THE DATA

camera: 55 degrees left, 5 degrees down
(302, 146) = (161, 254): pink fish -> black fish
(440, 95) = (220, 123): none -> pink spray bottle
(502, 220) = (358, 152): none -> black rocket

--

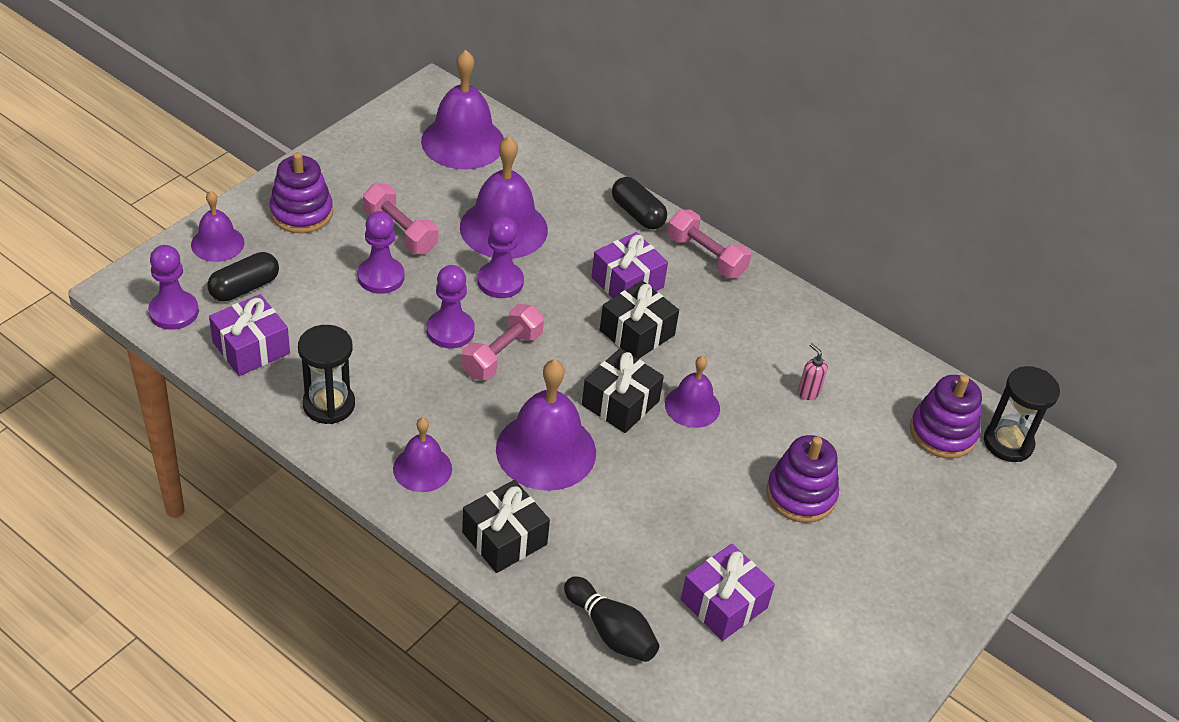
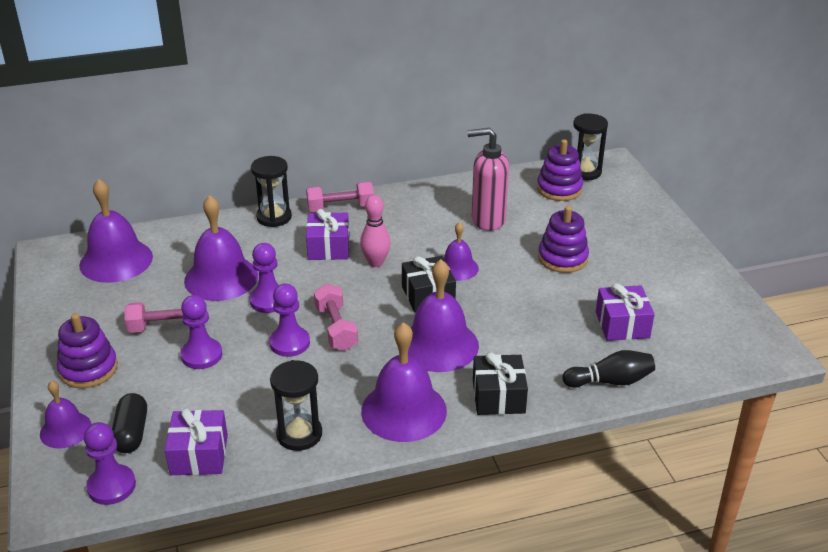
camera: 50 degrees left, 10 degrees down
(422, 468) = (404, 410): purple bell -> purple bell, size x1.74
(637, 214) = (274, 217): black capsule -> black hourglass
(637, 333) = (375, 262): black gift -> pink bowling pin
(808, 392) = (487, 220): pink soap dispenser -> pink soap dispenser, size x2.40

TASK ITEM
What lines of the data contain the string "left"? List them.

TASK SOLUTION
camera: 55 degrees left, 5 degrees down
camera: 50 degrees left, 10 degrees down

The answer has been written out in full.